(Records excerpted from a collection)
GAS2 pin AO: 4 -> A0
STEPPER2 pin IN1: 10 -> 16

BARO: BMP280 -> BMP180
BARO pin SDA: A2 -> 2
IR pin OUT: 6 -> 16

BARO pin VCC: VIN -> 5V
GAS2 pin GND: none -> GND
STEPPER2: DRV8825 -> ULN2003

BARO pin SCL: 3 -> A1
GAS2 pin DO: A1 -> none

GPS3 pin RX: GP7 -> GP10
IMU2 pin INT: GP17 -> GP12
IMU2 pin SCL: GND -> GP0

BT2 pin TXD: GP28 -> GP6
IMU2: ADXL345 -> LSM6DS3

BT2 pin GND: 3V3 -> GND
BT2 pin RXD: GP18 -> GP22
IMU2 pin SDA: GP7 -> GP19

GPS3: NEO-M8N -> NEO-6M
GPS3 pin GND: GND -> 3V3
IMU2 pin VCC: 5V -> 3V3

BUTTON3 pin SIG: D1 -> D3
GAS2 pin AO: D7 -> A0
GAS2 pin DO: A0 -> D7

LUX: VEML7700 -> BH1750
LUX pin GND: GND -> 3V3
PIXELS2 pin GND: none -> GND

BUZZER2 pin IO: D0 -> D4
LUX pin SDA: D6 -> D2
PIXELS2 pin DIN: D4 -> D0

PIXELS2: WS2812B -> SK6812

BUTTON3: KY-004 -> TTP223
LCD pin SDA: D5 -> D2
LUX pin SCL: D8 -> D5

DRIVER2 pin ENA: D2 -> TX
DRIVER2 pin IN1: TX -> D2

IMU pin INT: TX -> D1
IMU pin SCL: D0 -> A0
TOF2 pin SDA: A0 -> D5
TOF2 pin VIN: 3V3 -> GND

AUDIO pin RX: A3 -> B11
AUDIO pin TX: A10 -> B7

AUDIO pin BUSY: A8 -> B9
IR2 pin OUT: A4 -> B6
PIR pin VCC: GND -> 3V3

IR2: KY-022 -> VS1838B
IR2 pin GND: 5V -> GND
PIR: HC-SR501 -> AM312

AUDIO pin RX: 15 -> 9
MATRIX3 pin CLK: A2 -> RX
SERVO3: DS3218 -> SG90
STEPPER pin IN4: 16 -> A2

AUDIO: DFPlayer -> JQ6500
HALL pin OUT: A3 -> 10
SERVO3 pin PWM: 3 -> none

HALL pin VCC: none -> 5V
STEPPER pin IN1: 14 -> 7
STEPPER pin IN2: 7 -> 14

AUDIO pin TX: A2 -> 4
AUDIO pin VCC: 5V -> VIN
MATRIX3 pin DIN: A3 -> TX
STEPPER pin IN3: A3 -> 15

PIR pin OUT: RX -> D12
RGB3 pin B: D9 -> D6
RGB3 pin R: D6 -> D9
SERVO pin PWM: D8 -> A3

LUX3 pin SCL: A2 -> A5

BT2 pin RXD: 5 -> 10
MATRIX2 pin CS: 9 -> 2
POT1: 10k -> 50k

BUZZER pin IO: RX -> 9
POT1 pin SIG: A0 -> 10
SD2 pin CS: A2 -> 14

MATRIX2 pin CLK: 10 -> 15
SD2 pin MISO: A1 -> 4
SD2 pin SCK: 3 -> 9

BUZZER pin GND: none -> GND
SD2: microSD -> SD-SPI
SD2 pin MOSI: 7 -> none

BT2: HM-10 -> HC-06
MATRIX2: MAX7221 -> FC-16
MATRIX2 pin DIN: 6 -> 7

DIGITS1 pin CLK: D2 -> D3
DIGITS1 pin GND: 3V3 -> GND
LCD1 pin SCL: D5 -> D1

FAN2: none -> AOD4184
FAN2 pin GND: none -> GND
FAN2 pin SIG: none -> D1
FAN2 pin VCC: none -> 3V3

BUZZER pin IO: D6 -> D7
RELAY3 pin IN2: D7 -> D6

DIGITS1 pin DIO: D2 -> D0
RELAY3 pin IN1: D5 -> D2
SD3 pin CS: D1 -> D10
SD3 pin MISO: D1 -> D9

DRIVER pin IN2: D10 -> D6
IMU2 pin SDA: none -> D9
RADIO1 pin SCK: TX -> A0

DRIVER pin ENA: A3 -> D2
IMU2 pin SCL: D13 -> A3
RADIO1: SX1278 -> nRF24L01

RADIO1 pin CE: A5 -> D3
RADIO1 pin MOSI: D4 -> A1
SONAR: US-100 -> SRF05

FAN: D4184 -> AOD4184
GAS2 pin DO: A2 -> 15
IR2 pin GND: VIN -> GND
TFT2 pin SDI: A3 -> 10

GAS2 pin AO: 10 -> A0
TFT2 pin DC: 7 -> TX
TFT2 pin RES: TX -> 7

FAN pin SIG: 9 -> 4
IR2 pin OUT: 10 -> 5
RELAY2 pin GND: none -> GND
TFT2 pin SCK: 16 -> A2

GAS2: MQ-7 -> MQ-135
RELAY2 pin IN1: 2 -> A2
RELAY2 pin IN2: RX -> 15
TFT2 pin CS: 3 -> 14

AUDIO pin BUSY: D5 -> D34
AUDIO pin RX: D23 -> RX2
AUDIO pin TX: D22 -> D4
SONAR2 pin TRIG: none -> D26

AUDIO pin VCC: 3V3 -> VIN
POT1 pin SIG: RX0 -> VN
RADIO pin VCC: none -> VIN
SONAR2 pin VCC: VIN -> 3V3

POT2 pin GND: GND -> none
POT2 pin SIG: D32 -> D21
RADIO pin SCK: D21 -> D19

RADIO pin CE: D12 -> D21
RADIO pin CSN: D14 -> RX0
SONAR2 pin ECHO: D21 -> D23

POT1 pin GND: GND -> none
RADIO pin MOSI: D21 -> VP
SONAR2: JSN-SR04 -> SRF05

== TO DO ==
Will you return exactly the lines above from the one with "AUDIO pin RX: A3 -> B11" down to the one with "HALL pin VCC: none -> 5V", counting both as part of the range?

== TASK SOLUTION ==
AUDIO pin RX: A3 -> B11
AUDIO pin TX: A10 -> B7

AUDIO pin BUSY: A8 -> B9
IR2 pin OUT: A4 -> B6
PIR pin VCC: GND -> 3V3

IR2: KY-022 -> VS1838B
IR2 pin GND: 5V -> GND
PIR: HC-SR501 -> AM312

AUDIO pin RX: 15 -> 9
MATRIX3 pin CLK: A2 -> RX
SERVO3: DS3218 -> SG90
STEPPER pin IN4: 16 -> A2

AUDIO: DFPlayer -> JQ6500
HALL pin OUT: A3 -> 10
SERVO3 pin PWM: 3 -> none

HALL pin VCC: none -> 5V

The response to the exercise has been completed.